**TASK DIRECTIONS**
In the data that follows, find the line with "recipe5.html: [749,598,782,640] ->"; transcribe it, every later line up to the one with "Travel: [432,487,470,525] ->", and that line as well, exactly and with no others.

**EXTRACTED ENTRIES**
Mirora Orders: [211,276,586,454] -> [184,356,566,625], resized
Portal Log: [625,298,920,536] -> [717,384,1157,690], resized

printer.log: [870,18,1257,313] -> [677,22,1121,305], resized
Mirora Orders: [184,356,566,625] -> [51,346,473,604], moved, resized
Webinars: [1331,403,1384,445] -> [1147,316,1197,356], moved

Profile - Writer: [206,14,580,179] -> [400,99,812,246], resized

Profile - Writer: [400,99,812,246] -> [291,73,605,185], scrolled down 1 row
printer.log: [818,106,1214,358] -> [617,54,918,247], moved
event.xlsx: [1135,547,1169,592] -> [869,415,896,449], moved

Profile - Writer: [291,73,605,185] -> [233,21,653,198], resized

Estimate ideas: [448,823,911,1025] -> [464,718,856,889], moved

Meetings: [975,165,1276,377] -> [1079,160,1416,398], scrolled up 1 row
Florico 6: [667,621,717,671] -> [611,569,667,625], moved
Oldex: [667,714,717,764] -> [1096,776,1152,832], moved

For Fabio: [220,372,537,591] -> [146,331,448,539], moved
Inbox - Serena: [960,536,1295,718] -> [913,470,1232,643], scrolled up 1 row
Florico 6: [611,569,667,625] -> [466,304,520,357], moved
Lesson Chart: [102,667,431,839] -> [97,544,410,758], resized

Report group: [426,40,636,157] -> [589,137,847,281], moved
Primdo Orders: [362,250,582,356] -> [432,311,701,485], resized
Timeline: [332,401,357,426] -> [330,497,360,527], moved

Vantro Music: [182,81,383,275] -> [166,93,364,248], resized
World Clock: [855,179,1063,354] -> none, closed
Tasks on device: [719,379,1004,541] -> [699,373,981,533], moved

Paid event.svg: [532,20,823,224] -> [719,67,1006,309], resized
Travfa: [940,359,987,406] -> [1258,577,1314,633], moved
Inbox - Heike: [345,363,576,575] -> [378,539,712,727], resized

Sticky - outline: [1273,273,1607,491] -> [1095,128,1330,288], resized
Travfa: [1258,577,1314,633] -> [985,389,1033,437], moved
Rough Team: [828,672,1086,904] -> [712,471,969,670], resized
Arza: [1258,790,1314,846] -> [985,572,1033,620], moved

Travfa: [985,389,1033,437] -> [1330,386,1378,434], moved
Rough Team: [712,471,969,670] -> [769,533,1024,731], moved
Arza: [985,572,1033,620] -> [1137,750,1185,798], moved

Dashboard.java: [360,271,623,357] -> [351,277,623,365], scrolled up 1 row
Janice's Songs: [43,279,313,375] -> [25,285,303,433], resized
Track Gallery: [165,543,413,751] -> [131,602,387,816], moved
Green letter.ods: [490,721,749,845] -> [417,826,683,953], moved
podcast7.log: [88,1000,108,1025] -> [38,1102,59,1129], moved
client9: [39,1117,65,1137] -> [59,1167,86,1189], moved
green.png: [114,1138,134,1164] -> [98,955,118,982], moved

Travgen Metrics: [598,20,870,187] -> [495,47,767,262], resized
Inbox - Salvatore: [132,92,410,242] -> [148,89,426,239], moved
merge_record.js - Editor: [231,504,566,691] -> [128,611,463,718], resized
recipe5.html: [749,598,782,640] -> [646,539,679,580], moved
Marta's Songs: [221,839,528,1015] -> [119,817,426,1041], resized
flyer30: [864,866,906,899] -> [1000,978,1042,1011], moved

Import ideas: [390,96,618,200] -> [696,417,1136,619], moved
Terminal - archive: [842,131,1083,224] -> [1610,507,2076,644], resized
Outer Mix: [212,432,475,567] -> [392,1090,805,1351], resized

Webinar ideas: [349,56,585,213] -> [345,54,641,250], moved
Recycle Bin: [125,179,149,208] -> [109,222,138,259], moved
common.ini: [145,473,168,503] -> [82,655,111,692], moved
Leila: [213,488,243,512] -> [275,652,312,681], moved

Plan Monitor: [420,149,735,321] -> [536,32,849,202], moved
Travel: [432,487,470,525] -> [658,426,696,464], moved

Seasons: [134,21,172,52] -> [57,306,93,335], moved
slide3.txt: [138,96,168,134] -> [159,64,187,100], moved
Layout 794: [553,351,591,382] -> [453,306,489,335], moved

**RESULT OF THIS EXERCISE**
recipe5.html: [749,598,782,640] -> [646,539,679,580], moved
Marta's Songs: [221,839,528,1015] -> [119,817,426,1041], resized
flyer30: [864,866,906,899] -> [1000,978,1042,1011], moved

Import ideas: [390,96,618,200] -> [696,417,1136,619], moved
Terminal - archive: [842,131,1083,224] -> [1610,507,2076,644], resized
Outer Mix: [212,432,475,567] -> [392,1090,805,1351], resized

Webinar ideas: [349,56,585,213] -> [345,54,641,250], moved
Recycle Bin: [125,179,149,208] -> [109,222,138,259], moved
common.ini: [145,473,168,503] -> [82,655,111,692], moved
Leila: [213,488,243,512] -> [275,652,312,681], moved

Plan Monitor: [420,149,735,321] -> [536,32,849,202], moved
Travel: [432,487,470,525] -> [658,426,696,464], moved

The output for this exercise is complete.